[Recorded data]
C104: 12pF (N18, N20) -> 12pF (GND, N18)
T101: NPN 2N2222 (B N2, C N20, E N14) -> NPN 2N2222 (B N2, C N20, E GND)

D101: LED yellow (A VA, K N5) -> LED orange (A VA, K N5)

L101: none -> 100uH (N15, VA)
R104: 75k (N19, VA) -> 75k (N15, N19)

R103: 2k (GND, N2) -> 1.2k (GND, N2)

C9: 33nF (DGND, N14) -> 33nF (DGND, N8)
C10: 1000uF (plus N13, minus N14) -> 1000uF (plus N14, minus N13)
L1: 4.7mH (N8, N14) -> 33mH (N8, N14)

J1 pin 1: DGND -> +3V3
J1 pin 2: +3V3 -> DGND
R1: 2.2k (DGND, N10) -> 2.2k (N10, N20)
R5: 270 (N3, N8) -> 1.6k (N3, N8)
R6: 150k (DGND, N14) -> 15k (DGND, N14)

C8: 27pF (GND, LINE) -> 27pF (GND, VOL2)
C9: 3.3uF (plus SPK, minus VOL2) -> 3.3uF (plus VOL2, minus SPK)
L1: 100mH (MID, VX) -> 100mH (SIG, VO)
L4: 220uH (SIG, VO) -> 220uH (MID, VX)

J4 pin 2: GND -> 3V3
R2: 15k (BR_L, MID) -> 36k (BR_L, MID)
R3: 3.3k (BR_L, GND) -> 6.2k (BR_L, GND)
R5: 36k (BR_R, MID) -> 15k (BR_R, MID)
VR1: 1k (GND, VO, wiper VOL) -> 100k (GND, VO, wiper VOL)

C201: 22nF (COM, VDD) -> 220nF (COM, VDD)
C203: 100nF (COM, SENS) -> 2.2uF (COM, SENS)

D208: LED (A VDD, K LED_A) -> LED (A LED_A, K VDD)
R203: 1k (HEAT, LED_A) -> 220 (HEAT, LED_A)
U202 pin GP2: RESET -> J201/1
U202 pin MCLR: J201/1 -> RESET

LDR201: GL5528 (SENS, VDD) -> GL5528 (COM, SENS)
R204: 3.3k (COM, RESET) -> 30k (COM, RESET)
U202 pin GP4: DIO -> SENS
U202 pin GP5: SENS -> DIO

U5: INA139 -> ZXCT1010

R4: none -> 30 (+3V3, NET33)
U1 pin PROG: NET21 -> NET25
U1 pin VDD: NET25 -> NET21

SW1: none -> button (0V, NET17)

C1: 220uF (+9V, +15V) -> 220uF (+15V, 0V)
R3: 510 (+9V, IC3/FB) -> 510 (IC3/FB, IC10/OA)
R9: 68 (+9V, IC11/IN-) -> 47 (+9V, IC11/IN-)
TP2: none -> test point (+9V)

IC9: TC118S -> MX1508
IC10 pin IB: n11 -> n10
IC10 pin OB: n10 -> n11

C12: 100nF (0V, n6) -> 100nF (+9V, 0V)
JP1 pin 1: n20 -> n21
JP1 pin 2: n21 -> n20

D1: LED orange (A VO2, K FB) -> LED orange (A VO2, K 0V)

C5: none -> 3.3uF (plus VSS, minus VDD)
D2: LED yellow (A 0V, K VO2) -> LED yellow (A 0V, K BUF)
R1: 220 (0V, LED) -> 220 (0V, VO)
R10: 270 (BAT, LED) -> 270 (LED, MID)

§ Task item:
Please copy the line that holds "TP2: none -> test point (+9V)" and each line under it through the last line above, exactly as they stand, adding nothing.

§ Answer box:
TP2: none -> test point (+9V)

IC9: TC118S -> MX1508
IC10 pin IB: n11 -> n10
IC10 pin OB: n10 -> n11

C12: 100nF (0V, n6) -> 100nF (+9V, 0V)
JP1 pin 1: n20 -> n21
JP1 pin 2: n21 -> n20

D1: LED orange (A VO2, K FB) -> LED orange (A VO2, K 0V)

C5: none -> 3.3uF (plus VSS, minus VDD)
D2: LED yellow (A 0V, K VO2) -> LED yellow (A 0V, K BUF)
R1: 220 (0V, LED) -> 220 (0V, VO)
R10: 270 (BAT, LED) -> 270 (LED, MID)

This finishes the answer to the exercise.